(Brief) Nothing past the line containing "turquoise pawn [117,90,154,142]" belongs in the output. Copy exactly every line of the data below from the first up to and including it.

-- Input follows --

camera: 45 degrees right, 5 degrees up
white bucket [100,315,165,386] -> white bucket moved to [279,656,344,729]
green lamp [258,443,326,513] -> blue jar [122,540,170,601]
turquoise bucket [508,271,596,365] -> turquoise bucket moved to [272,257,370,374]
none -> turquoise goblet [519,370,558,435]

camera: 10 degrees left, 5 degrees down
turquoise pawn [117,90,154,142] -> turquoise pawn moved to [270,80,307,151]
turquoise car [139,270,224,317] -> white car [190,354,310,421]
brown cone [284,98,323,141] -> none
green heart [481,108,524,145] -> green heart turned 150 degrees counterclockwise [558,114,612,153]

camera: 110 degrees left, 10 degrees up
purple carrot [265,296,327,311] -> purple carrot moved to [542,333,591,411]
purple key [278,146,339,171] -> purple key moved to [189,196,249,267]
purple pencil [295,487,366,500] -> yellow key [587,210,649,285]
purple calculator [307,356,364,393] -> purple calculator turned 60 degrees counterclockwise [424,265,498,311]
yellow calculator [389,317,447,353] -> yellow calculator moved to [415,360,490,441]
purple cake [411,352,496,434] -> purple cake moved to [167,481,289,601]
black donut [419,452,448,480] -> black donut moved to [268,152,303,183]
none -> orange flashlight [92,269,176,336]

-- Input concluded --

(Your solution)
camera: 45 degrees right, 5 degrees up
white bucket [100,315,165,386] -> white bucket moved to [279,656,344,729]
green lamp [258,443,326,513] -> blue jar [122,540,170,601]
turquoise bucket [508,271,596,365] -> turquoise bucket moved to [272,257,370,374]
none -> turquoise goblet [519,370,558,435]

camera: 10 degrees left, 5 degrees down
turquoise pawn [117,90,154,142] -> turquoise pawn moved to [270,80,307,151]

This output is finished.